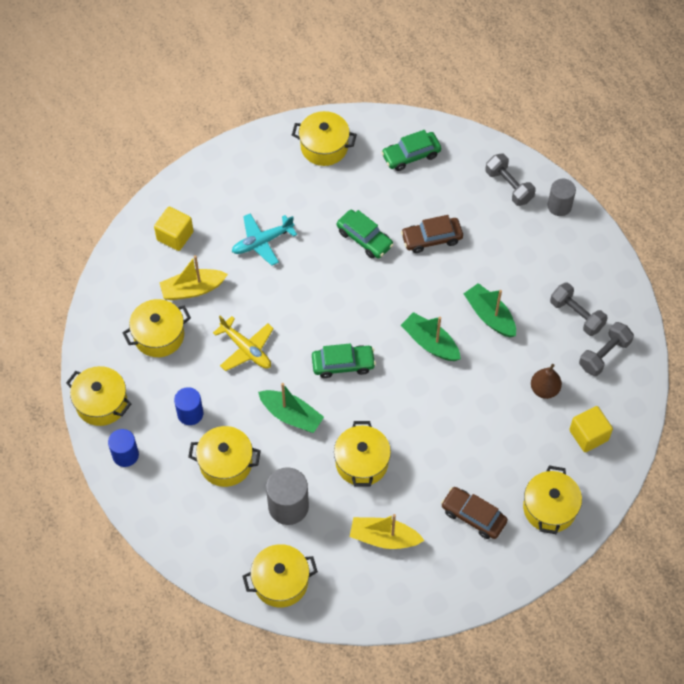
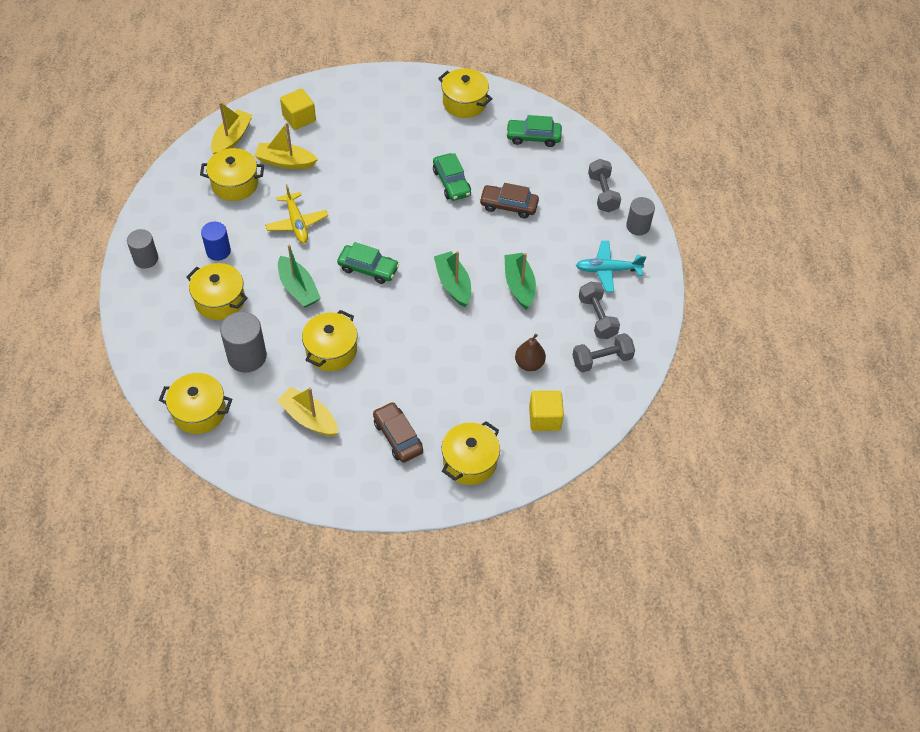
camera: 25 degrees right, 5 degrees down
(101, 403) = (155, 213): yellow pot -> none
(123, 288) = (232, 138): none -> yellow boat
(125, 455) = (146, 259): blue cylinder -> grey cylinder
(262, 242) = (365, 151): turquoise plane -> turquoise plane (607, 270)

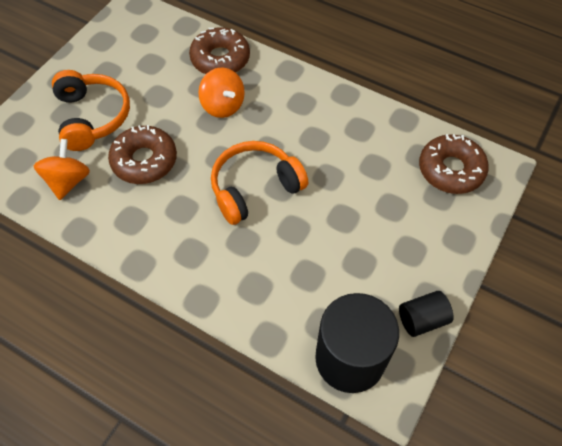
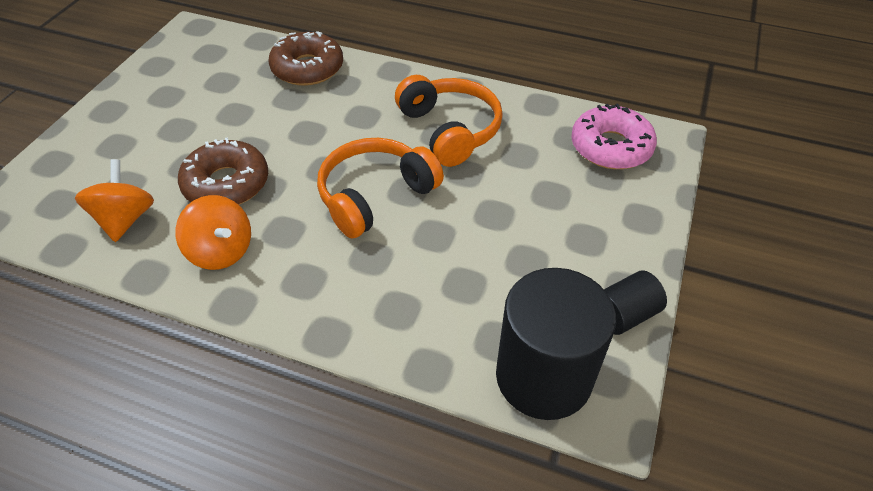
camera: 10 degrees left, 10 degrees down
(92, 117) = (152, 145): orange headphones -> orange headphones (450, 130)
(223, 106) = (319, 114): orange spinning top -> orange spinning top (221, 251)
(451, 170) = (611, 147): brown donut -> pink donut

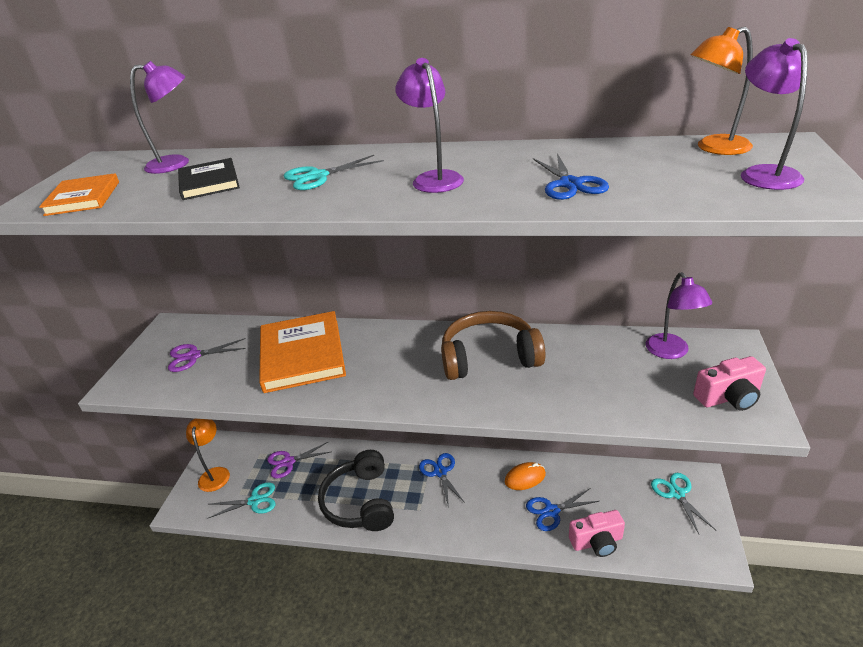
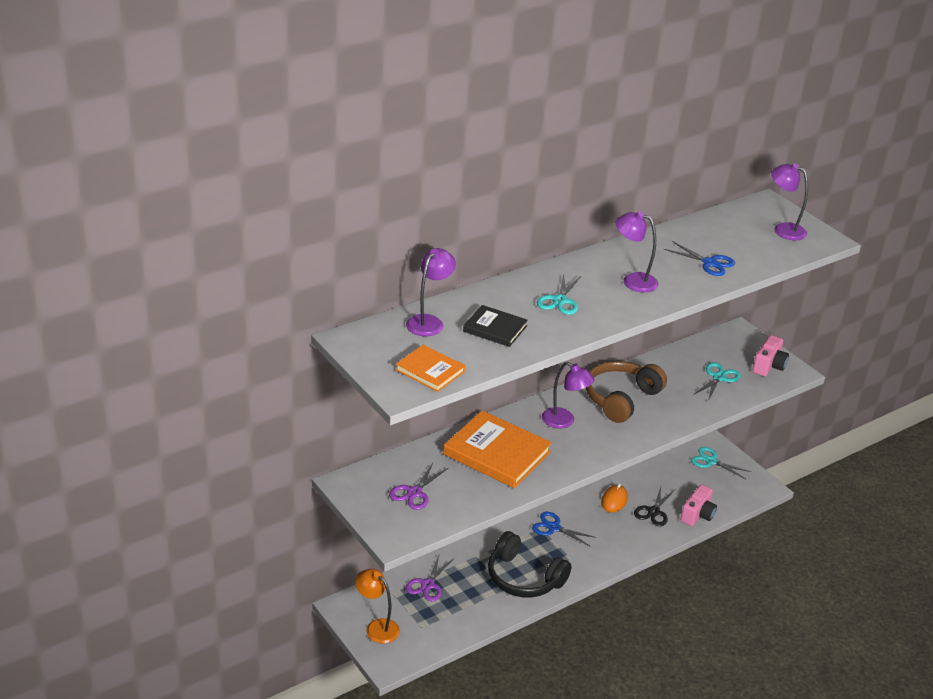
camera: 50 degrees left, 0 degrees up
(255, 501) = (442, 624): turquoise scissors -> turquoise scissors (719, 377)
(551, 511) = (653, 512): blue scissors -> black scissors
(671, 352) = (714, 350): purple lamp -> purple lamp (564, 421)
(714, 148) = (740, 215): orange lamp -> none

----

▸ What is being asked
With the pictures removed, print only the lines starting at the line that has "(223, 106) = (319, 114): orange" and ending at the line that has "(671, 352) = (714, 350): purple", both ends included, exactly as they stand above.

▸ Result below
(223, 106) = (319, 114): orange spinning top -> orange spinning top (221, 251)
(451, 170) = (611, 147): brown donut -> pink donut

camera: 50 degrees left, 0 degrees up
(255, 501) = (442, 624): turquoise scissors -> turquoise scissors (719, 377)
(551, 511) = (653, 512): blue scissors -> black scissors
(671, 352) = (714, 350): purple lamp -> purple lamp (564, 421)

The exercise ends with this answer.